## What is needed:
Your job is to retype the whole listing exactly.

## Supplied material:
● ● ● ●

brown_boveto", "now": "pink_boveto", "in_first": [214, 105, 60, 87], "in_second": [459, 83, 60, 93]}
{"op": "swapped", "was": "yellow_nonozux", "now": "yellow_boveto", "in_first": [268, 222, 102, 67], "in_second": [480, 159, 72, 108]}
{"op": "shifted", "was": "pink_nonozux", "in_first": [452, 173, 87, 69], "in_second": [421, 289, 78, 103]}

● ● ● ●

## Your response:
brown_boveto", "now": "pink_boveto", "in_first": [214, 105, 60, 87], "in_second": [459, 83, 60, 93]}
{"op": "swapped", "was": "yellow_nonozux", "now": "yellow_boveto", "in_first": [268, 222, 102, 67], "in_second": [480, 159, 72, 108]}
{"op": "shifted", "was": "pink_nonozux", "in_first": [452, 173, 87, 69], "in_second": [421, 289, 78, 103]}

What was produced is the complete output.